[Edit tracking data]
################

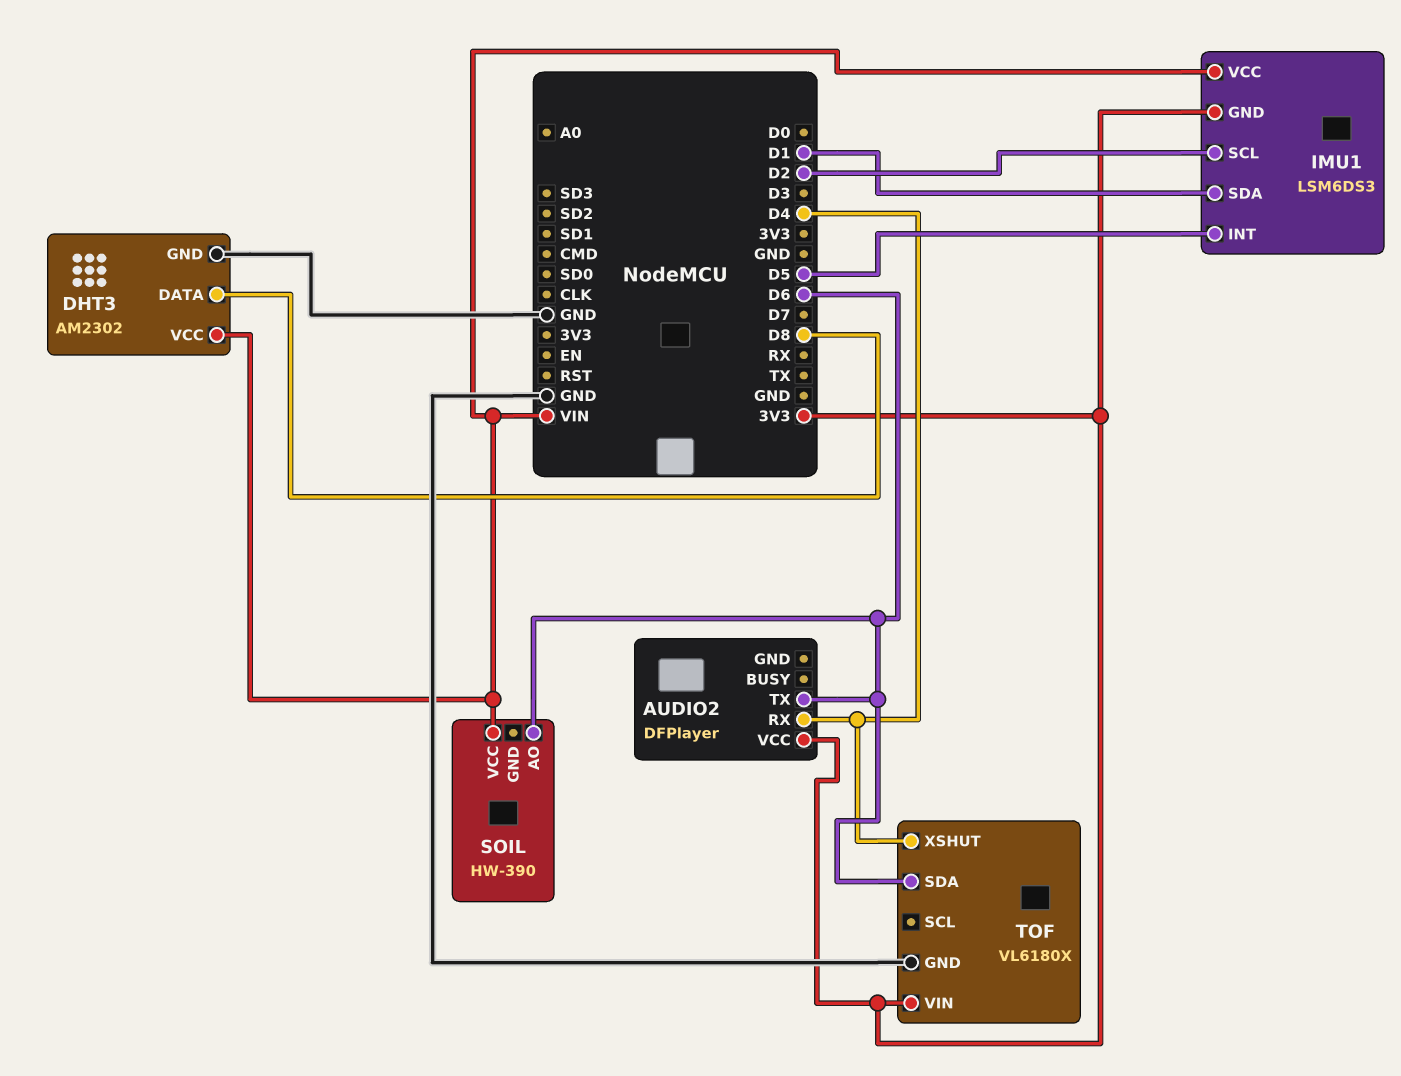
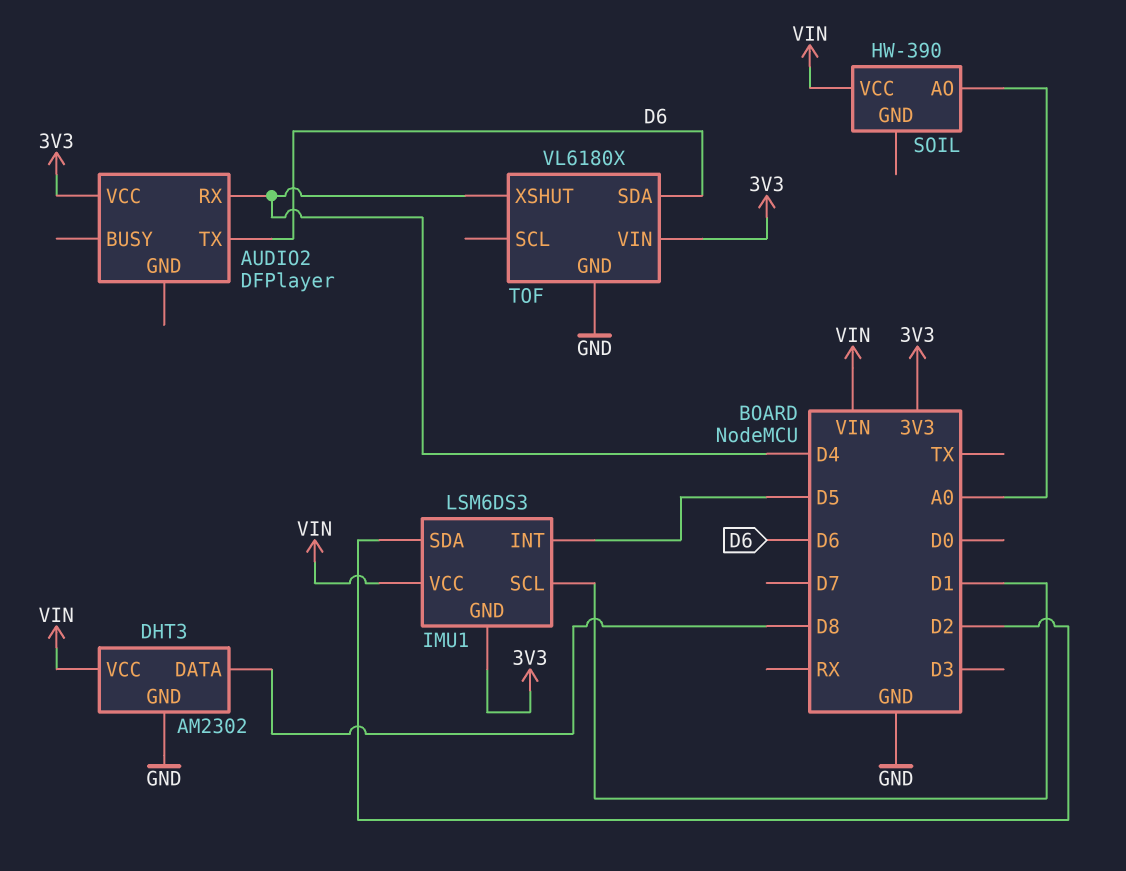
IMU1 pin SCL: D2 -> D1
IMU1 pin SDA: D1 -> D2
SOIL pin AO: D6 -> A0

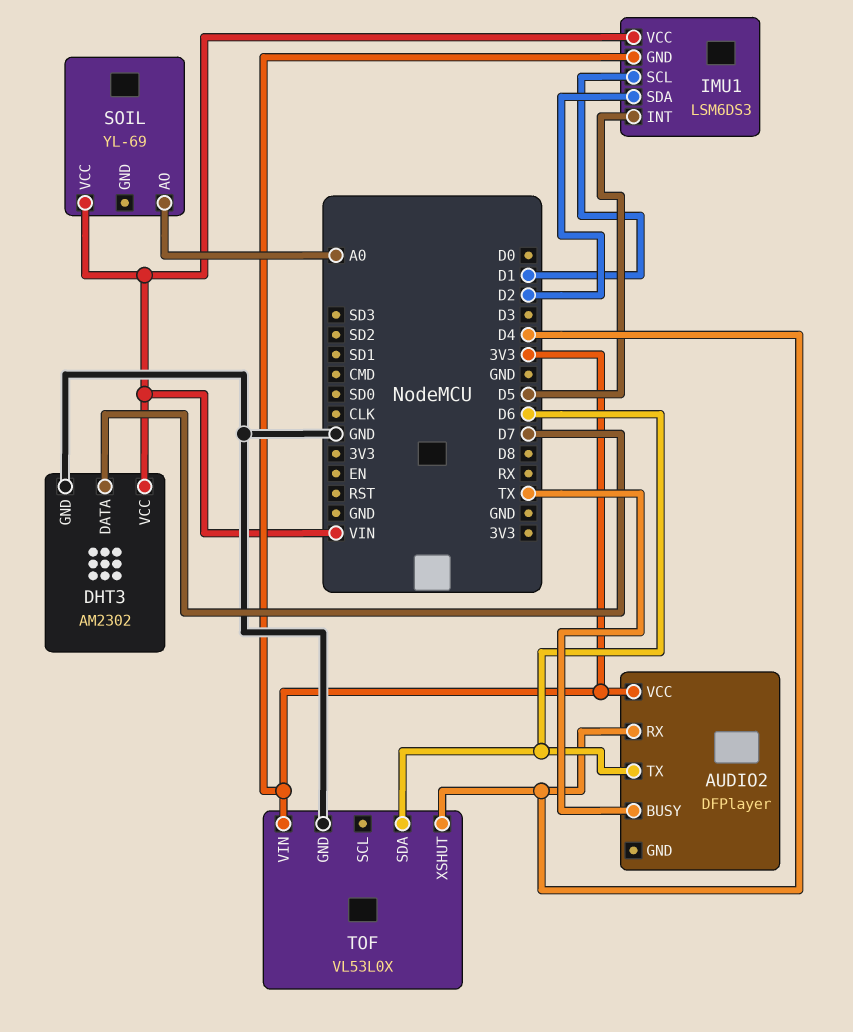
AUDIO2 pin BUSY: none -> TX
DHT3 pin DATA: D8 -> D7
SOIL: HW-390 -> YL-69
TOF: VL6180X -> VL53L0X

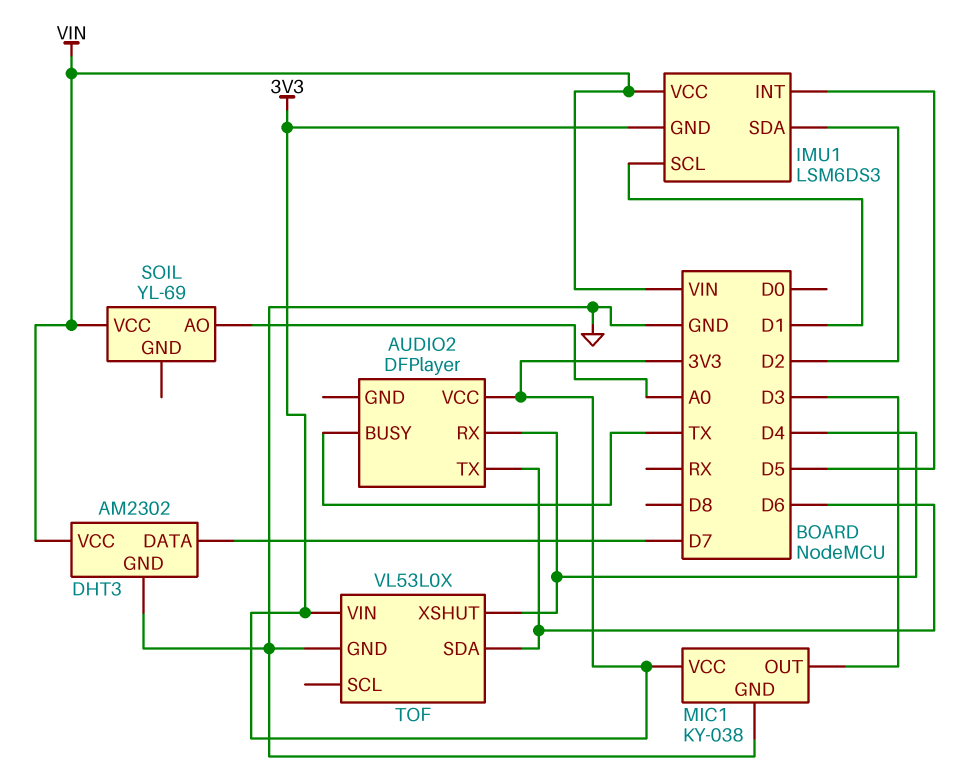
MIC1: none -> KY-038
MIC1 pin GND: none -> GND
MIC1 pin OUT: none -> D3
MIC1 pin VCC: none -> 3V3

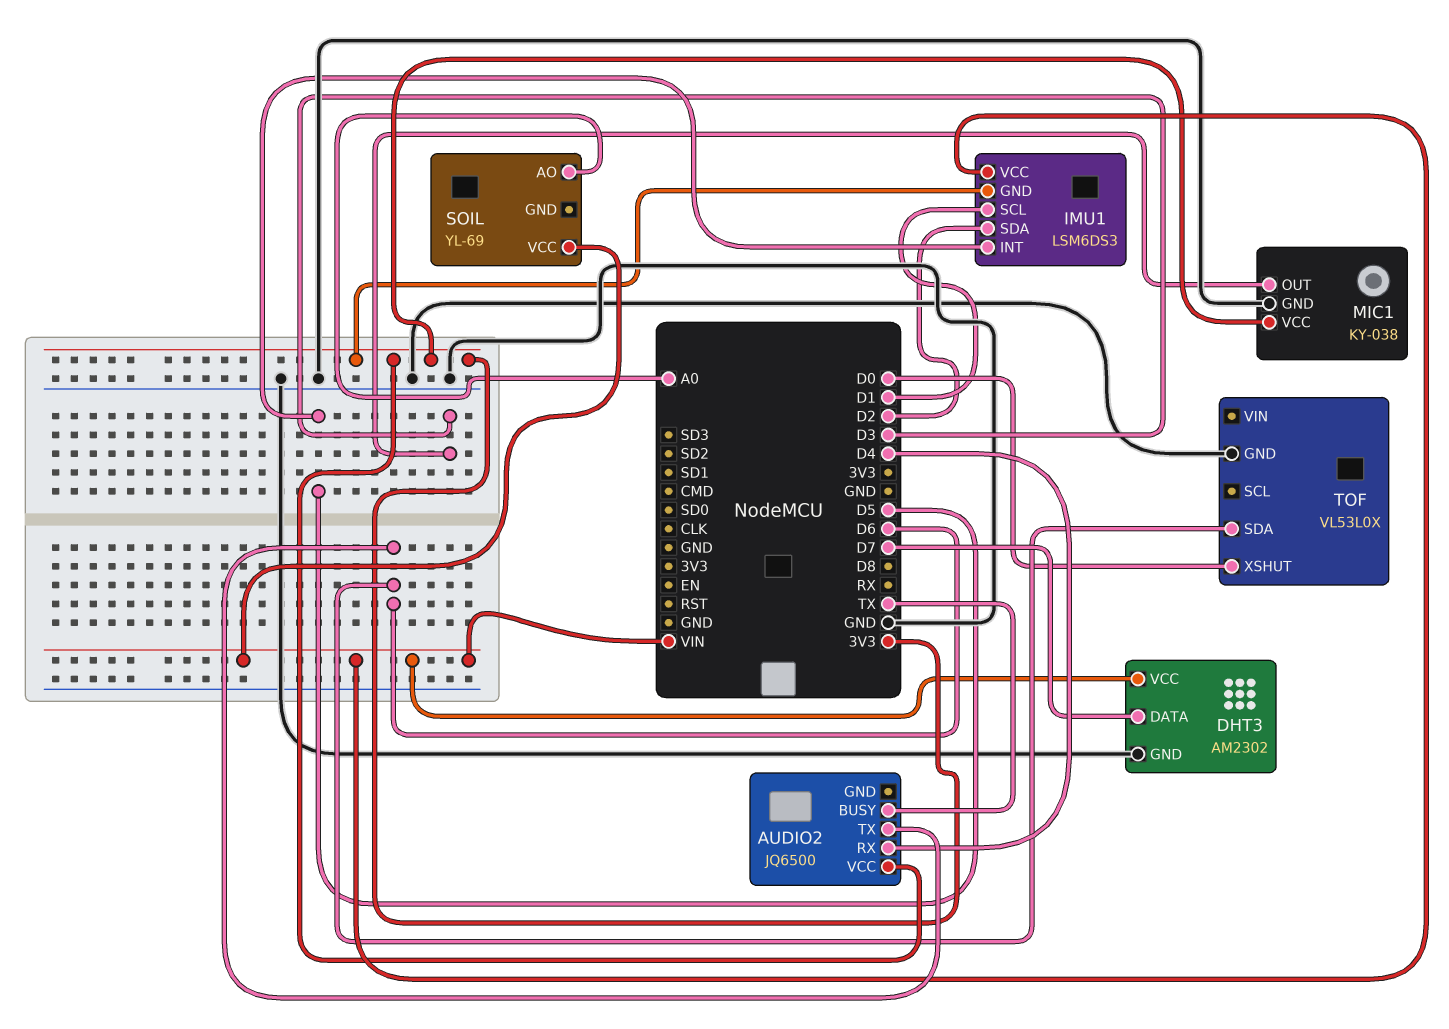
AUDIO2: DFPlayer -> JQ6500
TOF pin VIN: 3V3 -> none
TOF pin XSHUT: D4 -> D0

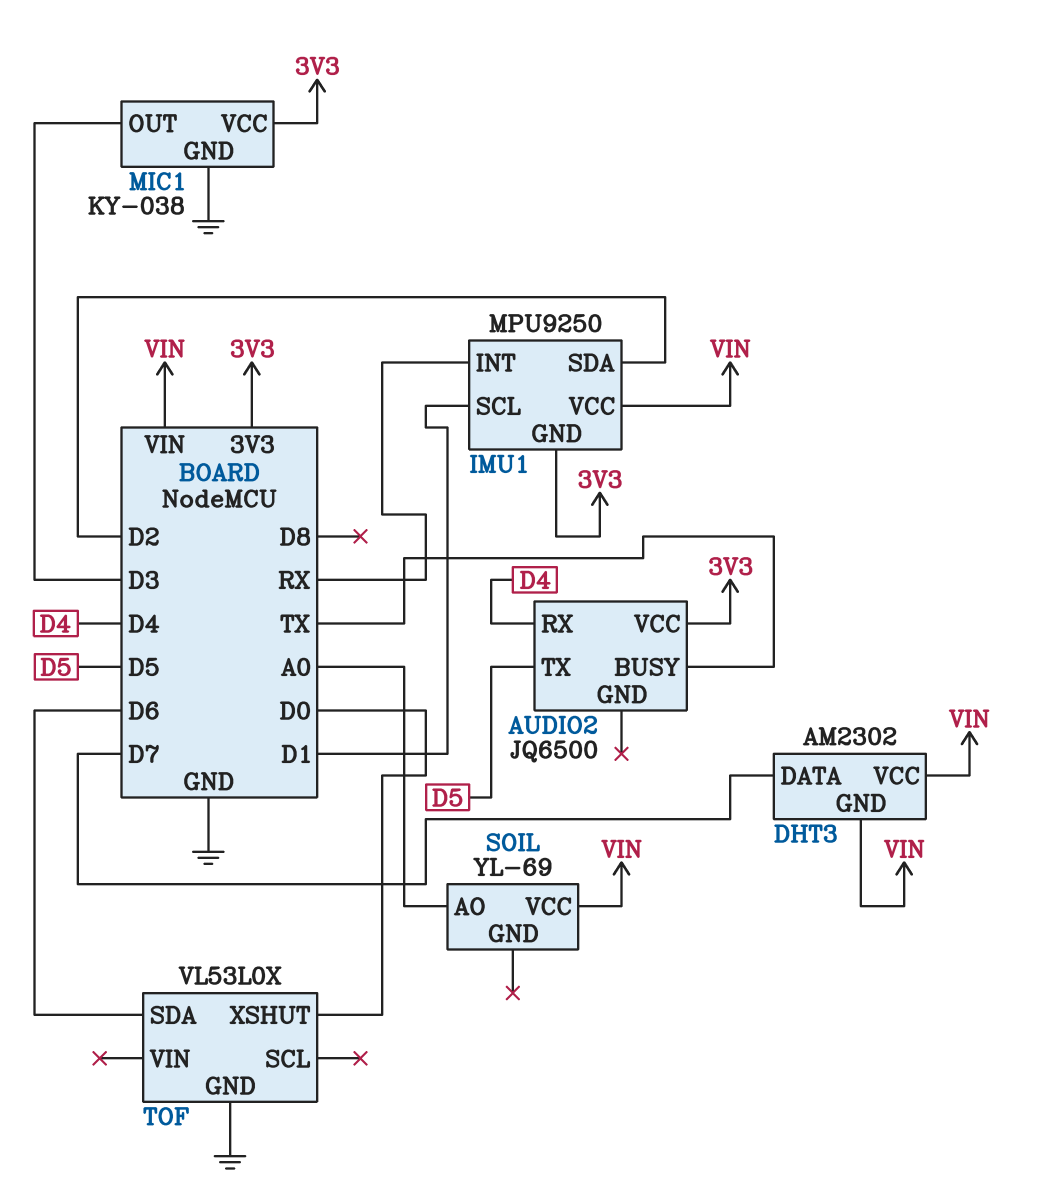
AUDIO2 pin TX: D6 -> D5
DHT3 pin GND: GND -> VIN
IMU1: LSM6DS3 -> MPU9250
IMU1 pin INT: D5 -> RX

################

About this exercise: Tally how many lines of the data include the word "none". Write the number and nothing else.

Worked solution: 6